• _WHAT YOU NEED TO DO_
Return verbatim the run of lines that opens with the line holding "(256, 296) = (301, 373): brown" and closes with the last line of the records.

• _RECORDS TO PROCESS_
= = = = = = =

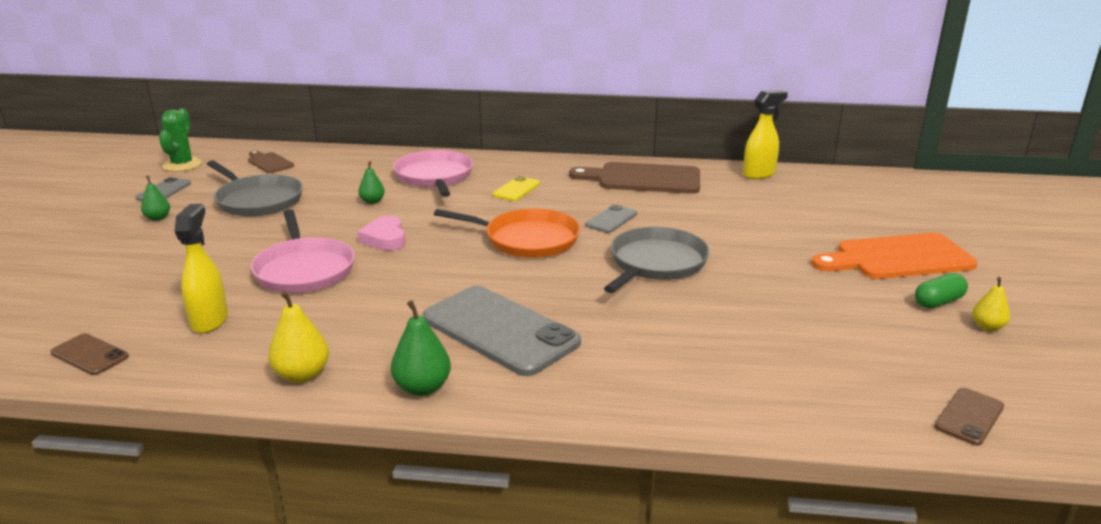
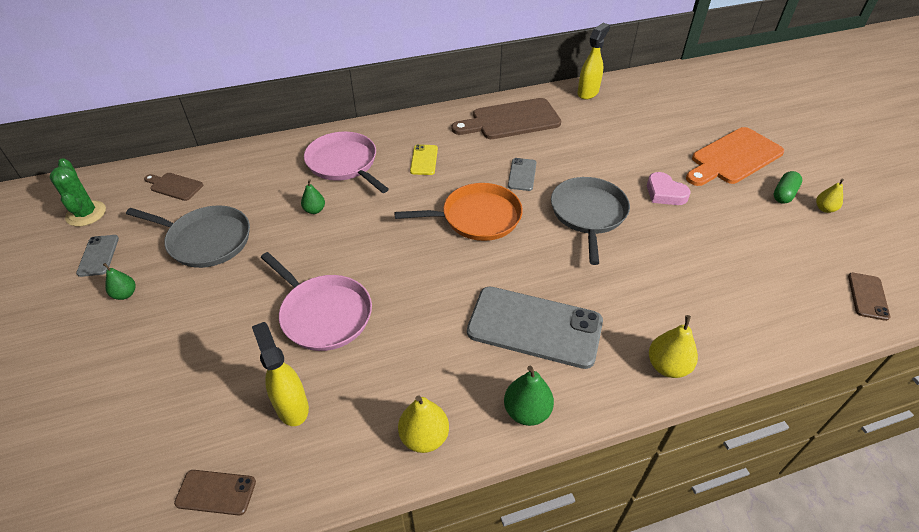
camera: 25 degrees left, 20 degrees up
(385, 239) = (363, 253): pink heart -> pink heart (665, 193)
(620, 400) = (667, 366): none -> yellow pear

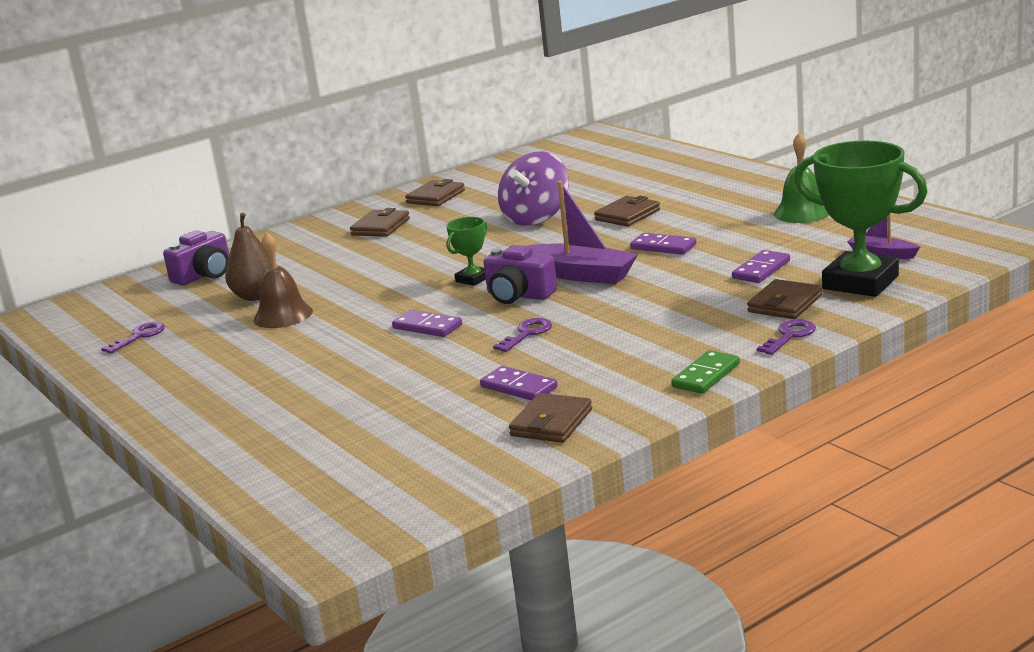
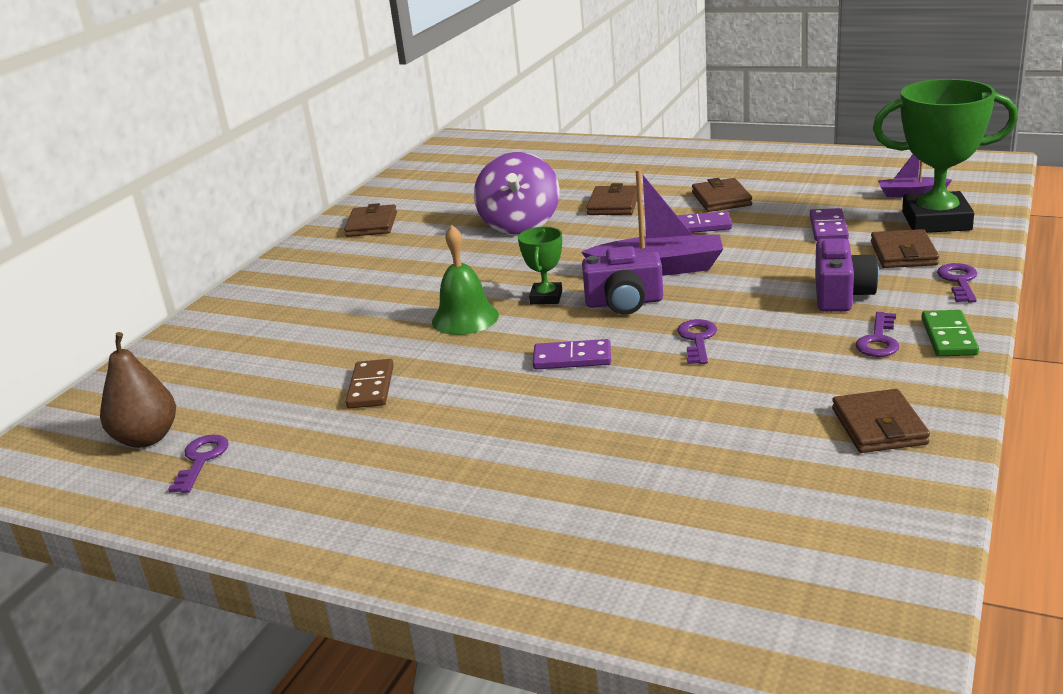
camera: 30 degrees left, 5 degrees up
(204, 275) = (192, 364): purple camera -> purple camera (841, 294)
(256, 296) = (301, 373): brown pear -> brown pear (147, 438)
(283, 315) = (370, 387): brown bell -> brown domino
(380, 227) = (351, 266): brown wallet -> brown wallet (721, 199)
(519, 387) = (780, 397): purple domino -> none
(651, 365) = (878, 340): none -> purple key
(802, 213) = (779, 172): green bell -> green bell (465, 318)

= = = = = = =

• _ANSWER SECTION_
(256, 296) = (301, 373): brown pear -> brown pear (147, 438)
(283, 315) = (370, 387): brown bell -> brown domino
(380, 227) = (351, 266): brown wallet -> brown wallet (721, 199)
(519, 387) = (780, 397): purple domino -> none
(651, 365) = (878, 340): none -> purple key
(802, 213) = (779, 172): green bell -> green bell (465, 318)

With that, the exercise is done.